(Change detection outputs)
= = =

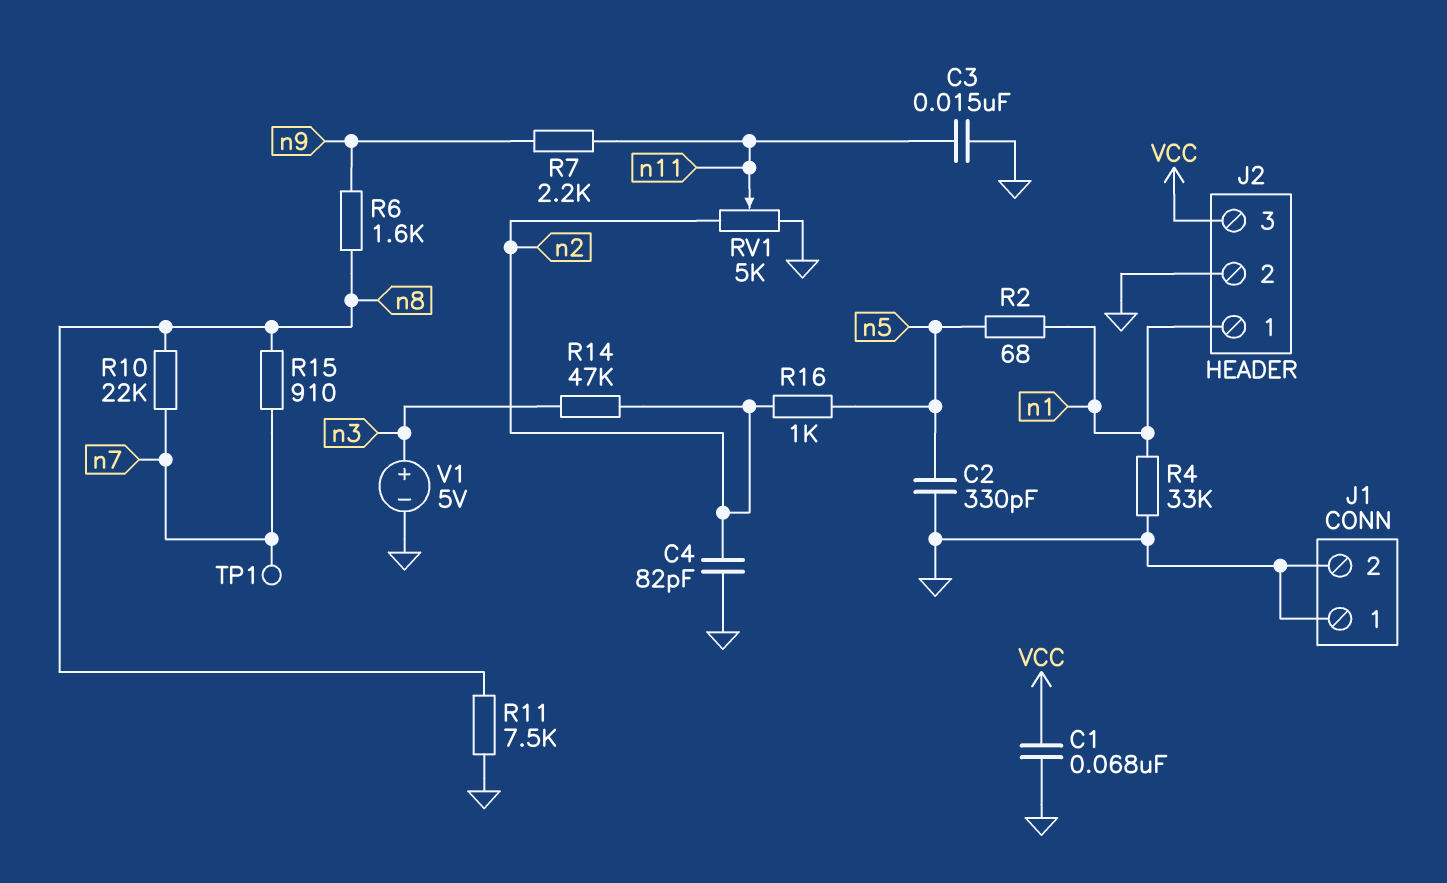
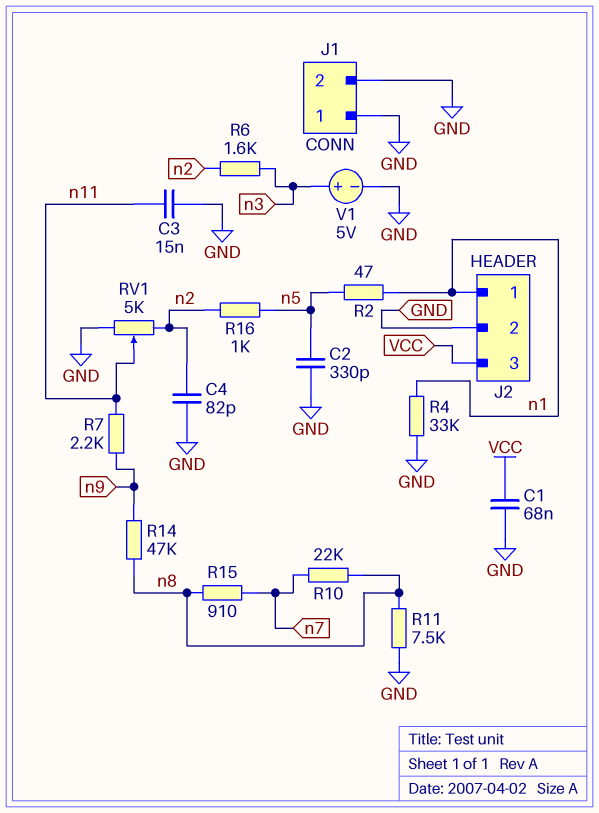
R2: 68 (n1, n5) -> 47 (n1, n5)
R6: 1.6k (n8, n9) -> 1.6k (n2, n3)
R14: 47k (n2, n3) -> 47k (n8, n9)
TP1: test point (n7) -> none

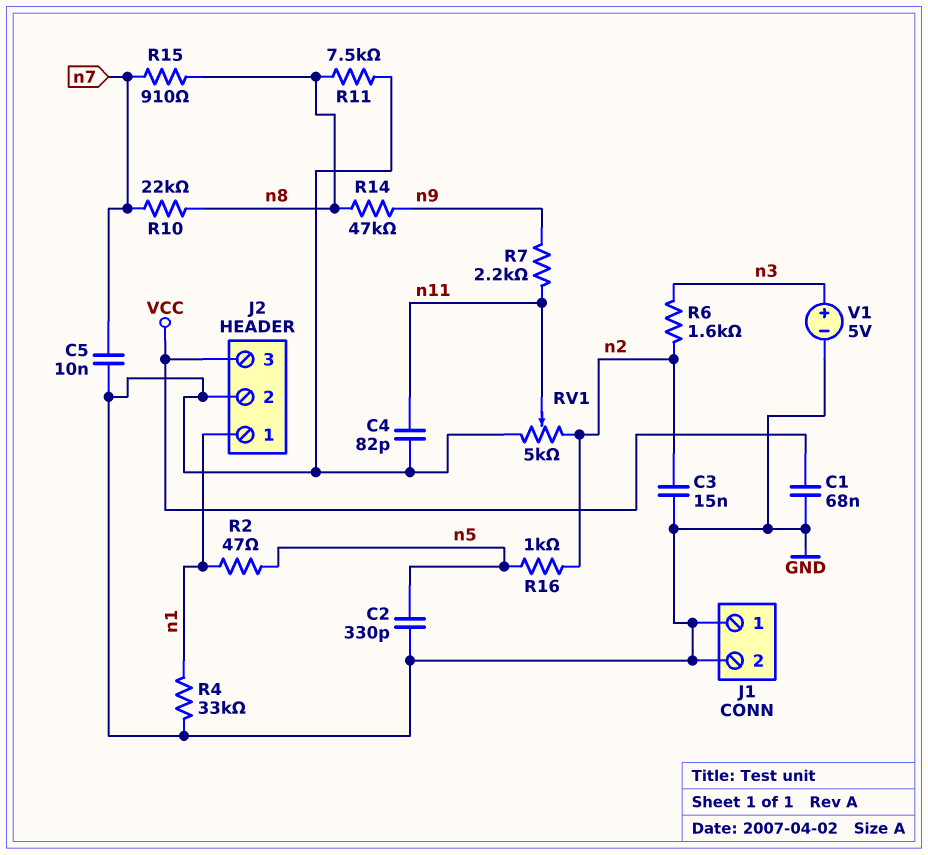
C3: 15nF (GND, n11) -> 15nF (GND, n2)
C4: 82pF (GND, n2) -> 82pF (GND, n11)
C5: none -> 10nF (GND, n7)

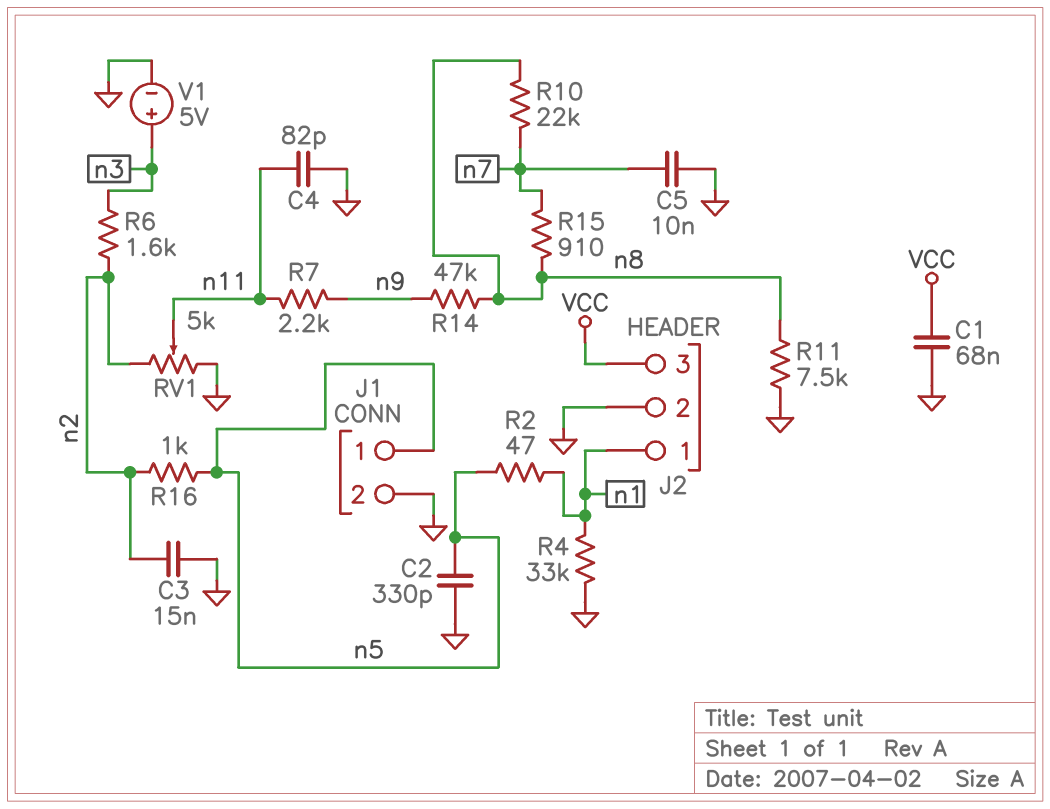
J1 pin 1: GND -> n5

= = =

Scan the data for the string "none" and copy each line in which it occurs.

TP1: test point (n7) -> none
C5: none -> 10nF (GND, n7)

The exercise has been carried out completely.